RECORD SET ->

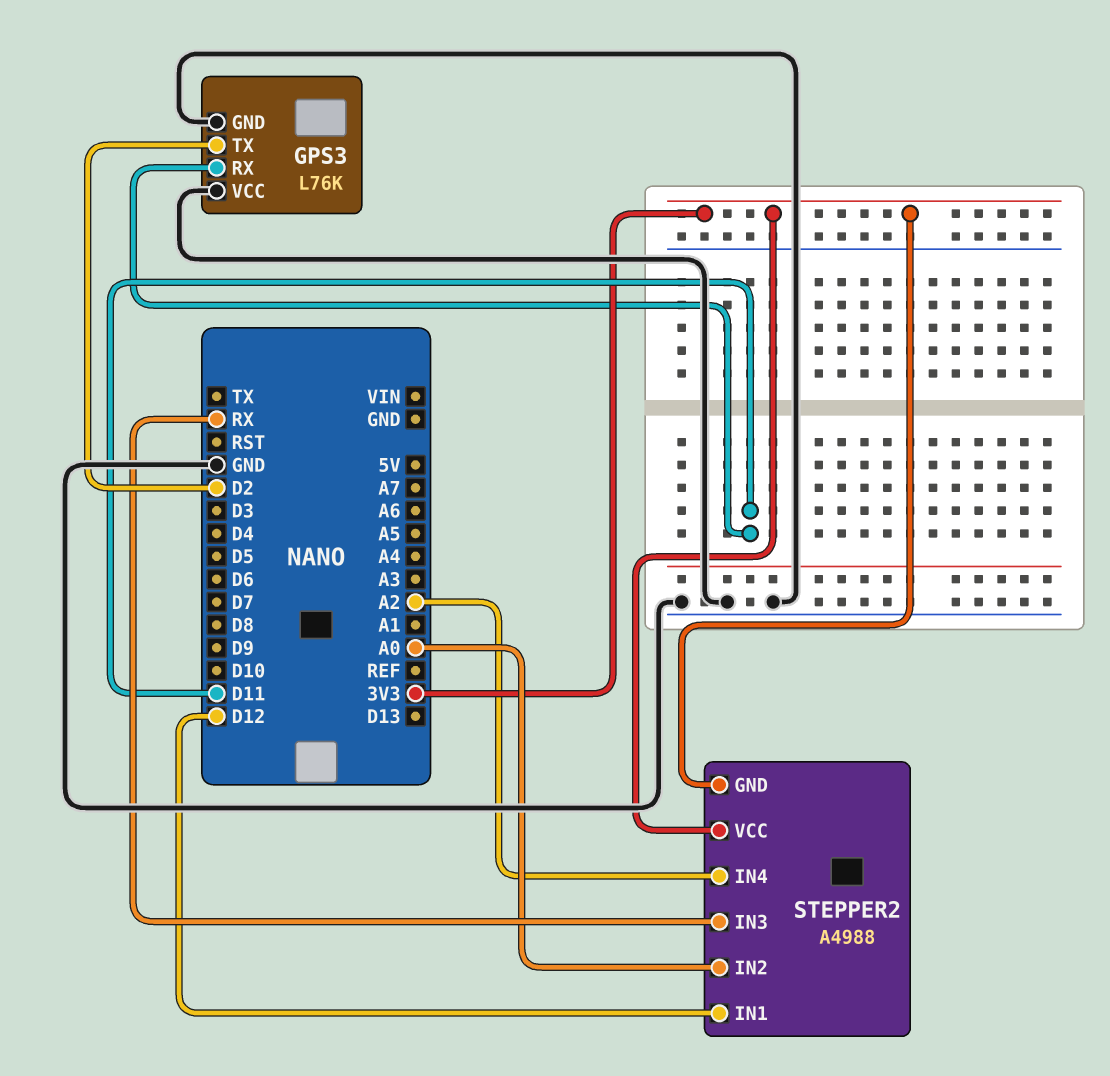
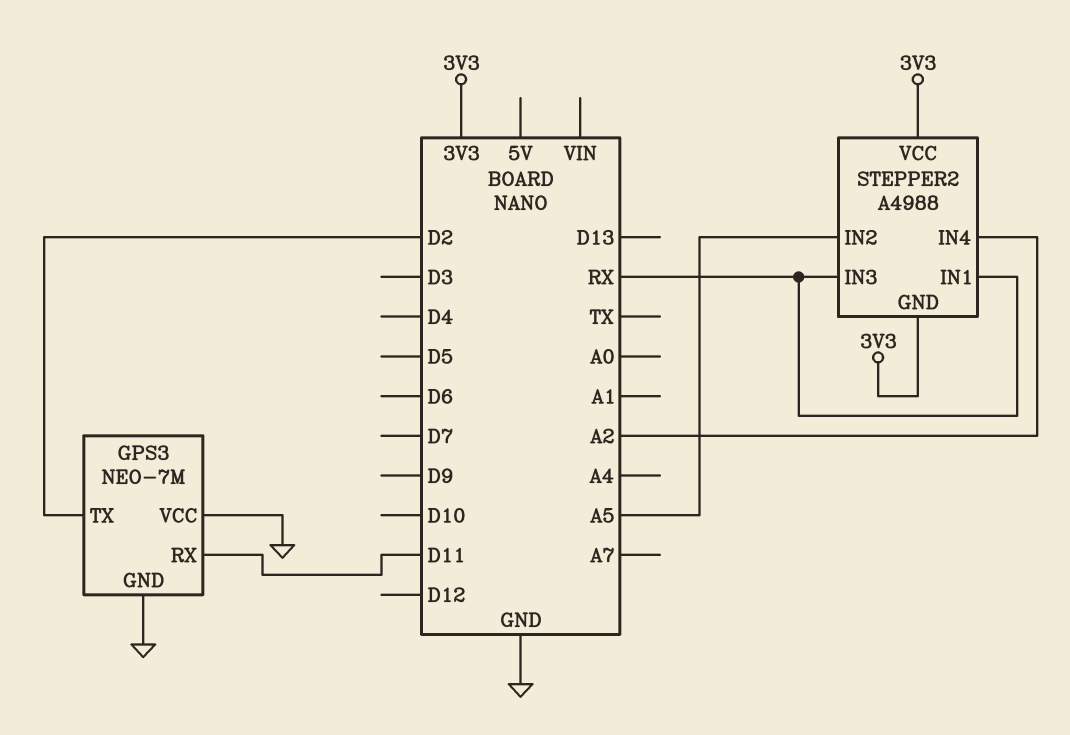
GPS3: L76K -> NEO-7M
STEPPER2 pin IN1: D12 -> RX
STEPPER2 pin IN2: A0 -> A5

==

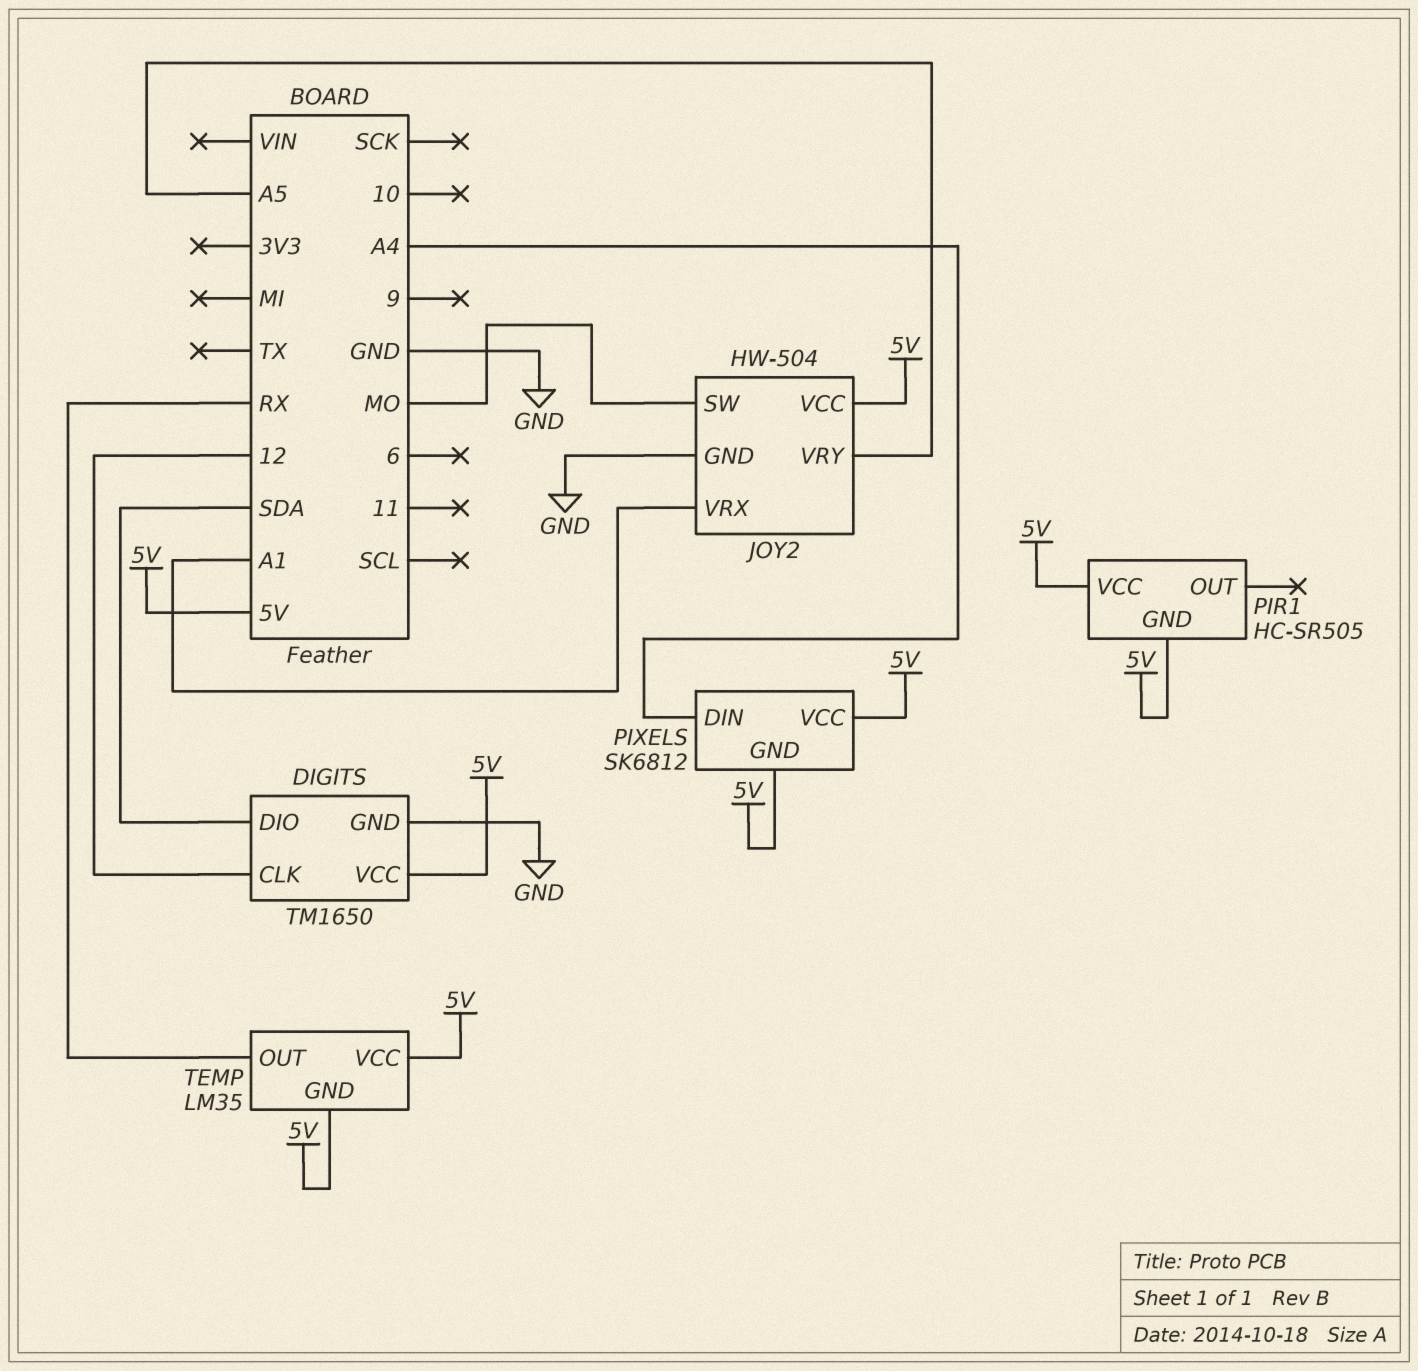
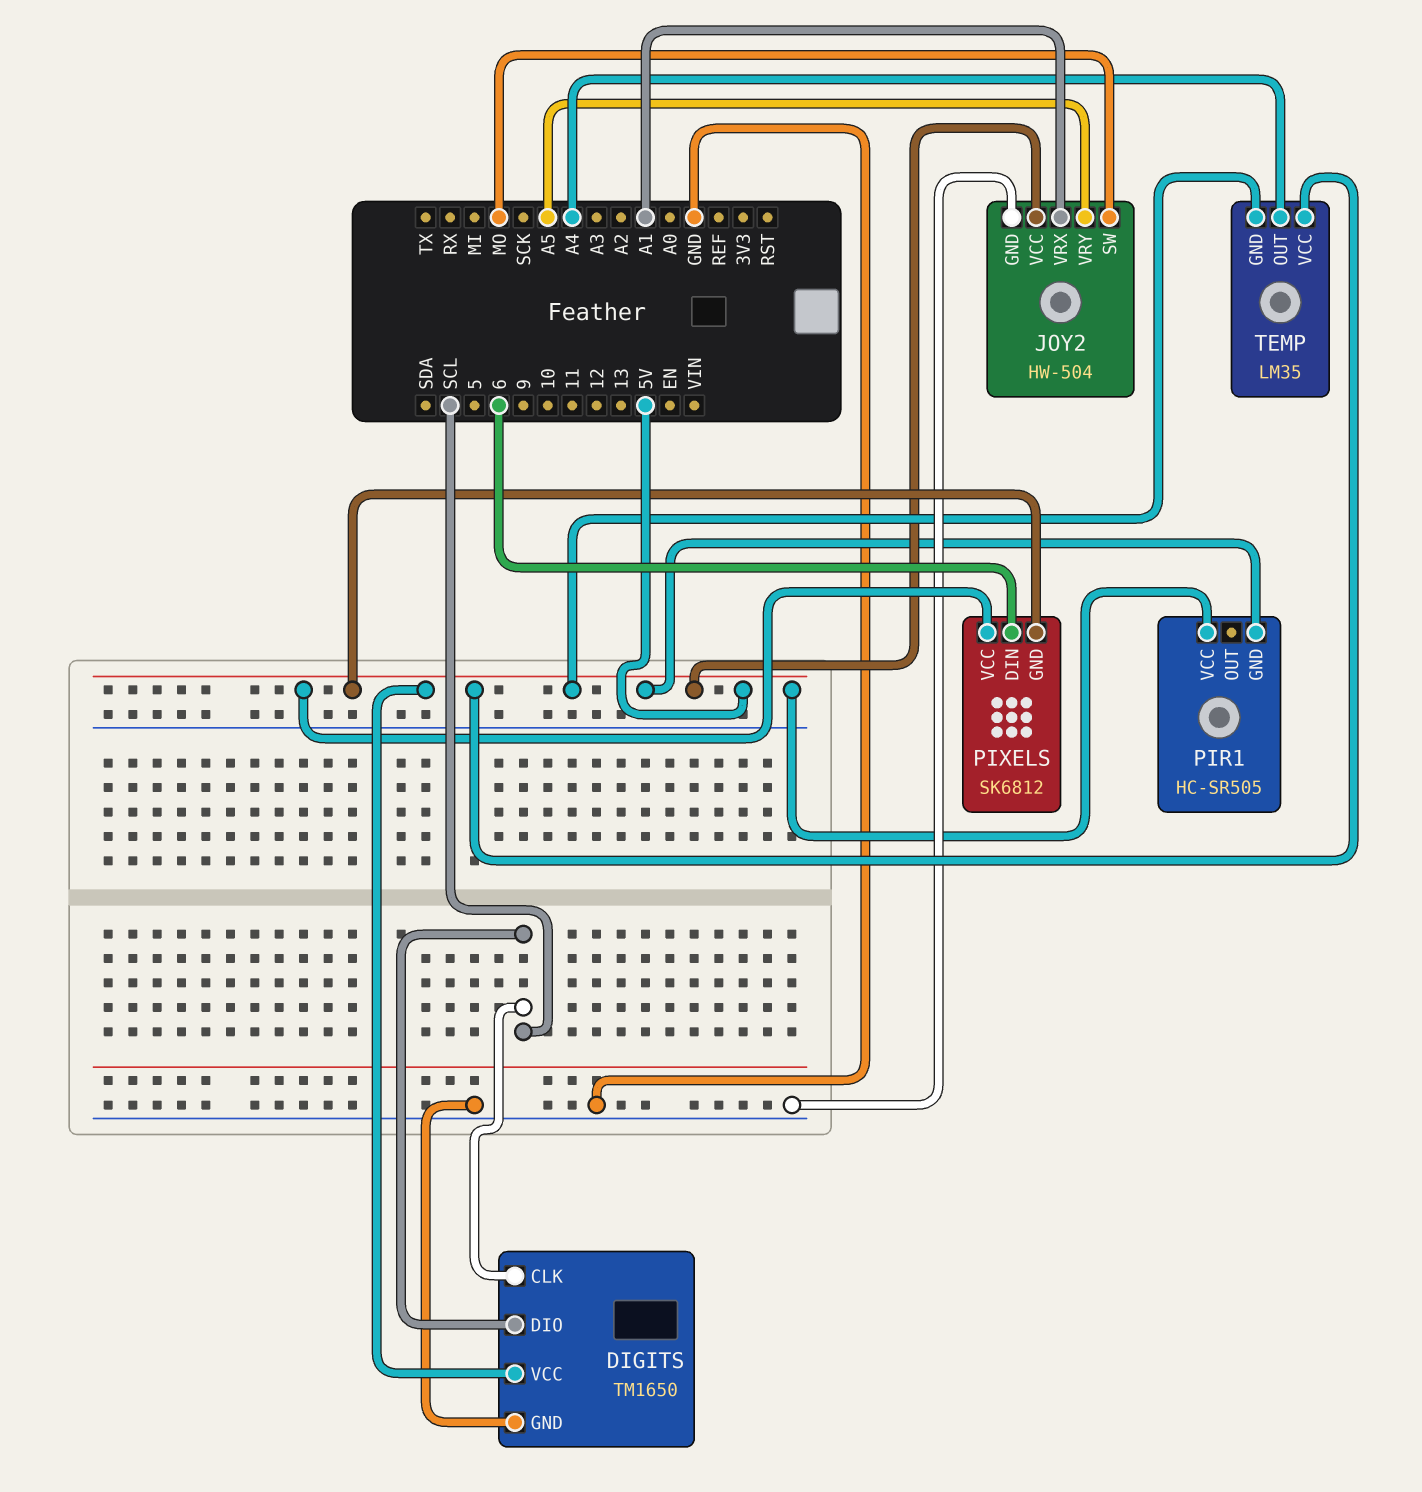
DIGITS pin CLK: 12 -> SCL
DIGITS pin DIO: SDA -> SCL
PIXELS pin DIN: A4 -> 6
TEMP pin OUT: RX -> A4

TASK OBJECTIVE -> Every line of the data that includes the word "DIGITS" should be copied.

RESPONSE BELOW ->
DIGITS pin CLK: 12 -> SCL
DIGITS pin DIO: SDA -> SCL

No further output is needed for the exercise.